In the data below, set down exactly the lines from the one containing "C4: 680nF (GND, VDD) -> 680nF (GND, VBUS)" up to and including the one containing "J4 pin 2: AOUT -> VDD". Leave the pictures out.

• Structured diff data
__________
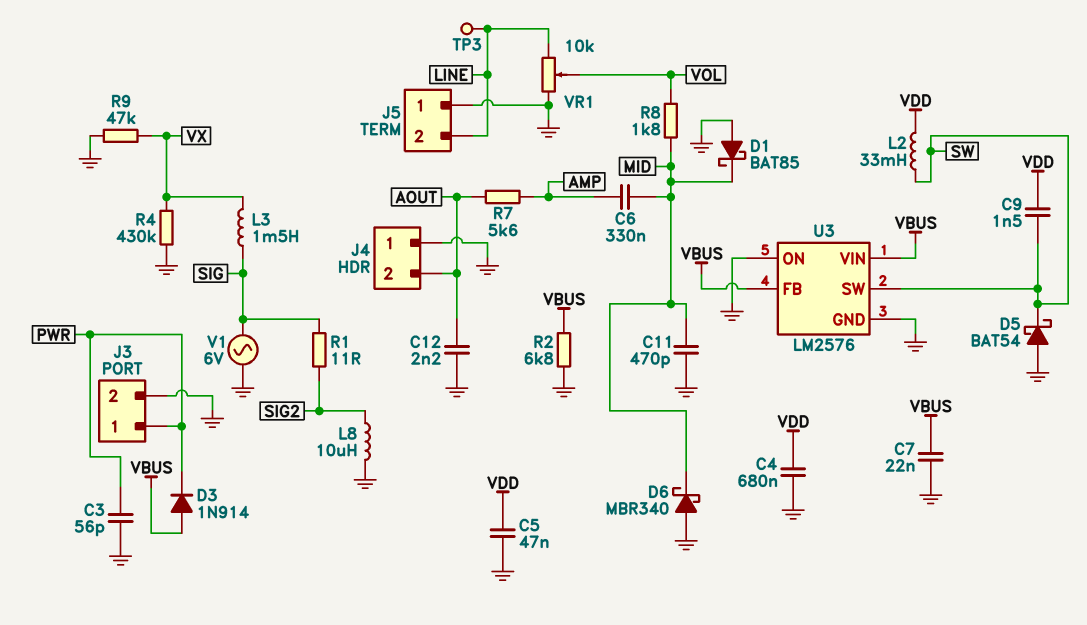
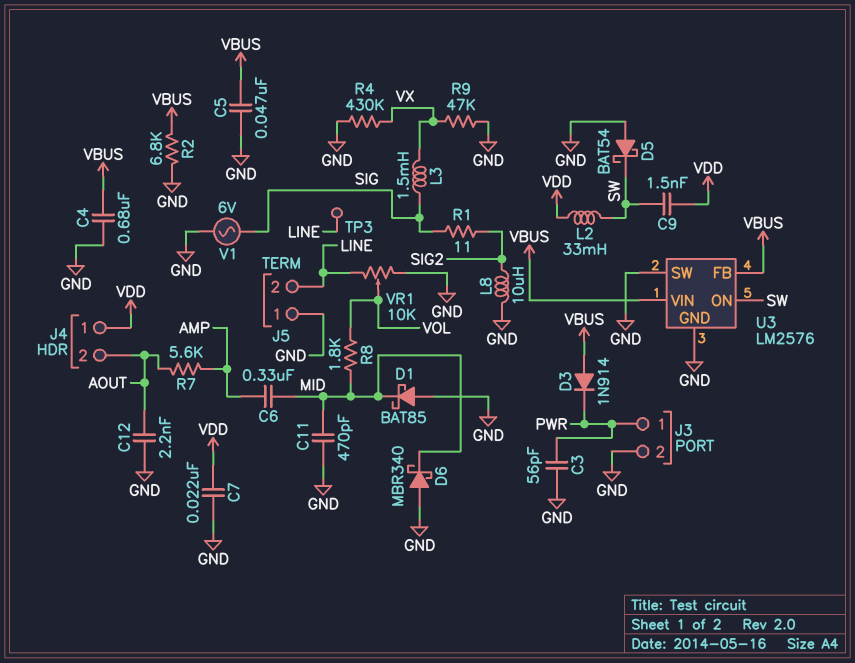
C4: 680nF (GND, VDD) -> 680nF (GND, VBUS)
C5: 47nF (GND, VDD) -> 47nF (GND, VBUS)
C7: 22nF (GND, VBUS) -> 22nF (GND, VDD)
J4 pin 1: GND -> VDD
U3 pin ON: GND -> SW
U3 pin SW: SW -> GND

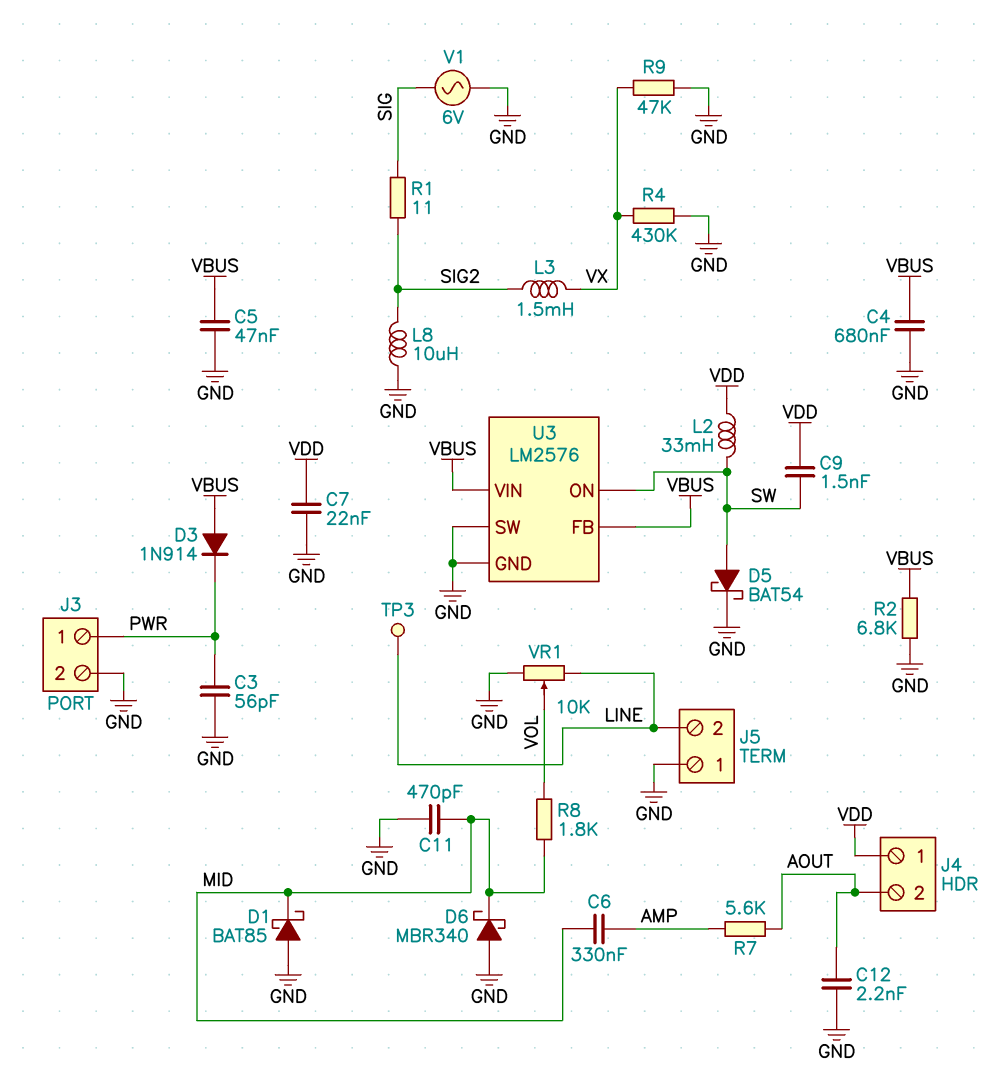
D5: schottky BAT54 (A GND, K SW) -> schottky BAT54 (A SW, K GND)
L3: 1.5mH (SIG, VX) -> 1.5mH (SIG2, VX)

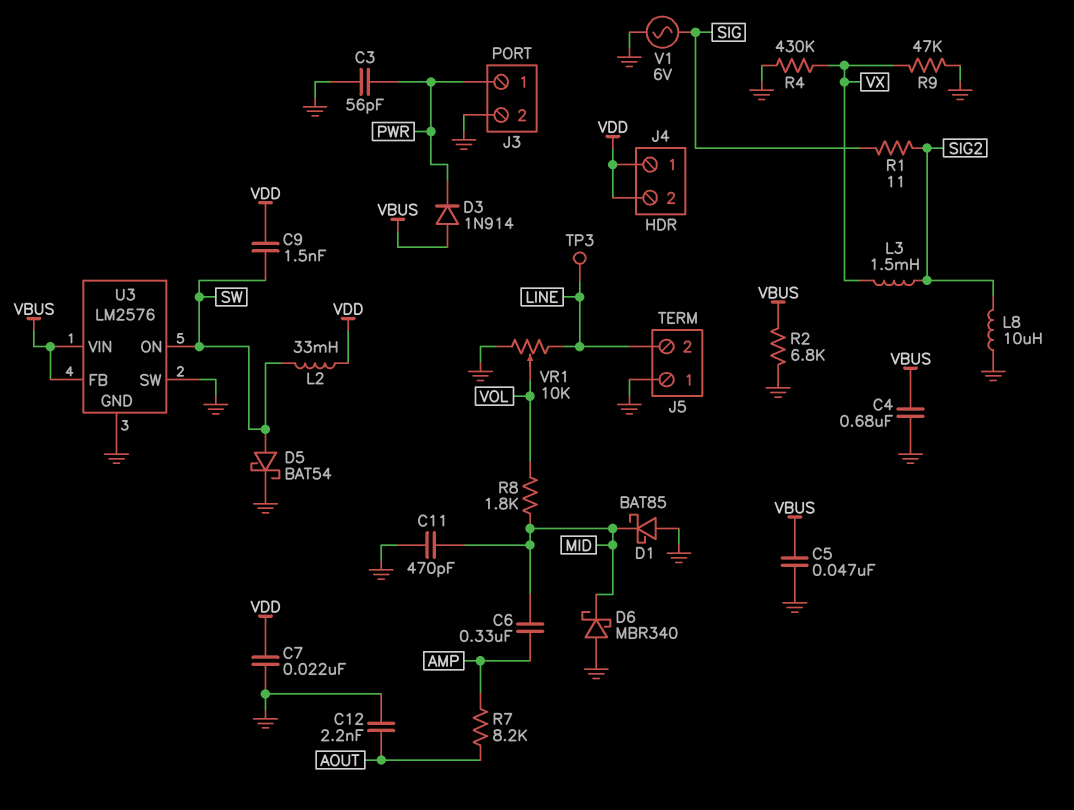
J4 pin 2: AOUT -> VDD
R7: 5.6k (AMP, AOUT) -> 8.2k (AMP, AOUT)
__________
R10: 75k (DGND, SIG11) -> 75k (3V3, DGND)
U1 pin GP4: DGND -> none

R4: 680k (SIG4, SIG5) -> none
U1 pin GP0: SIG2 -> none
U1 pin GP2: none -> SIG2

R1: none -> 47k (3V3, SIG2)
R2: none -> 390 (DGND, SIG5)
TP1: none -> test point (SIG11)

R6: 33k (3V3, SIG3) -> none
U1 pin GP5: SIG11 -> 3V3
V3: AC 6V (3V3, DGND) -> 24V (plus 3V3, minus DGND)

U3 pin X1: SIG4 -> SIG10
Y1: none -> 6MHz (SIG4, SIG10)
__________
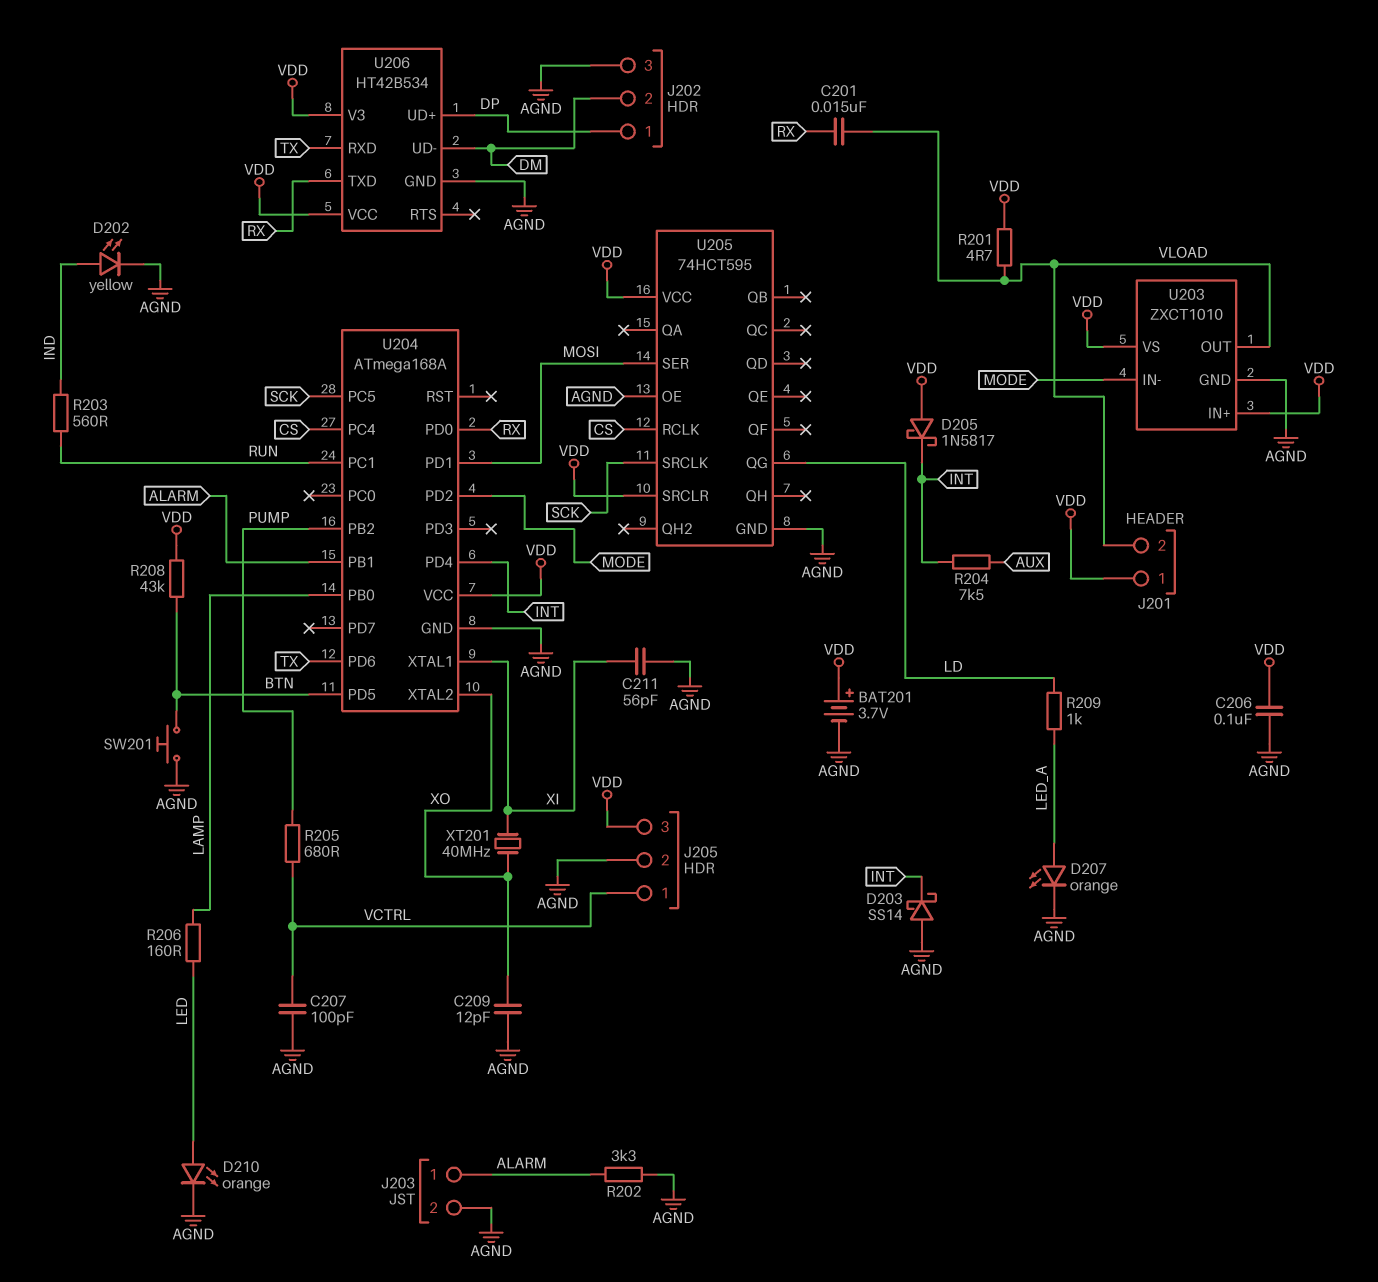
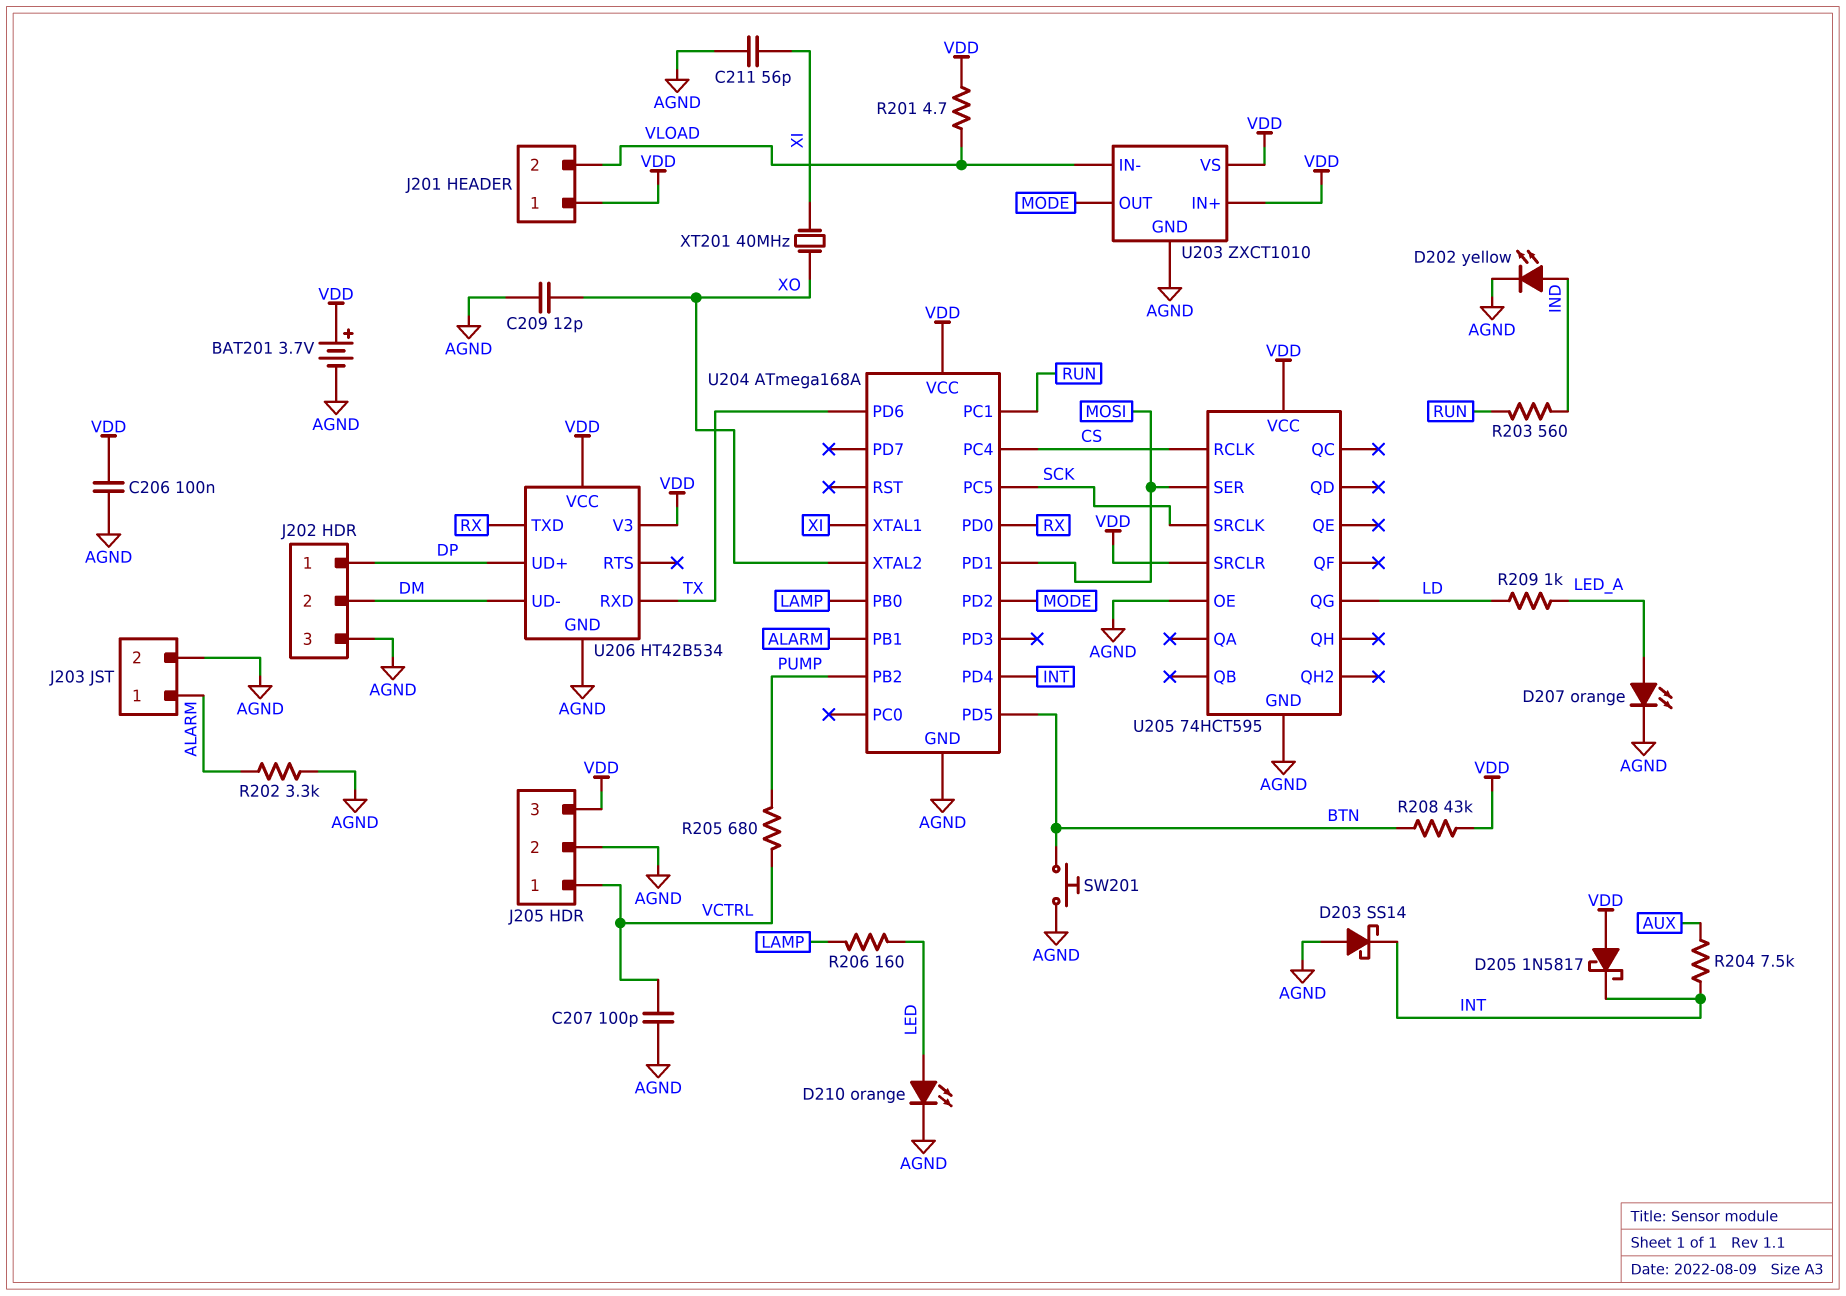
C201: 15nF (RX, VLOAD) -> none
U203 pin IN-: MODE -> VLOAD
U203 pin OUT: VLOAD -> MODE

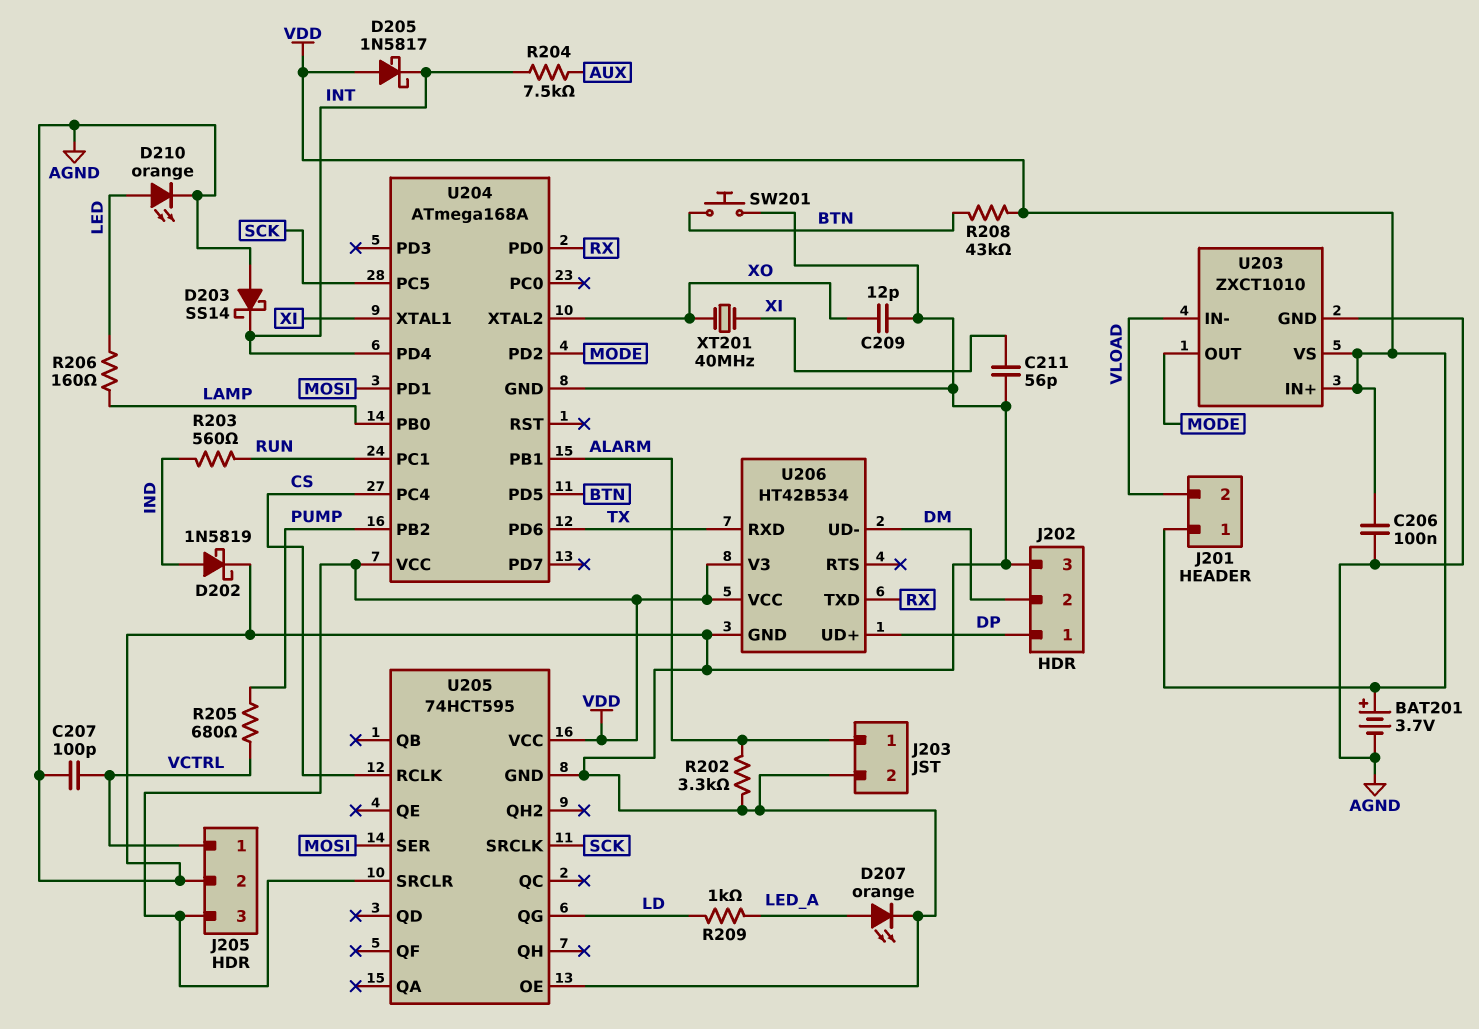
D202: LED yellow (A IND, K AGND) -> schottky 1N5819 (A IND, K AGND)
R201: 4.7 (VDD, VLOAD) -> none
__________
• Result for this exercise
C4: 680nF (GND, VDD) -> 680nF (GND, VBUS)
C5: 47nF (GND, VDD) -> 47nF (GND, VBUS)
C7: 22nF (GND, VBUS) -> 22nF (GND, VDD)
J4 pin 1: GND -> VDD
U3 pin ON: GND -> SW
U3 pin SW: SW -> GND

D5: schottky BAT54 (A GND, K SW) -> schottky BAT54 (A SW, K GND)
L3: 1.5mH (SIG, VX) -> 1.5mH (SIG2, VX)

J4 pin 2: AOUT -> VDD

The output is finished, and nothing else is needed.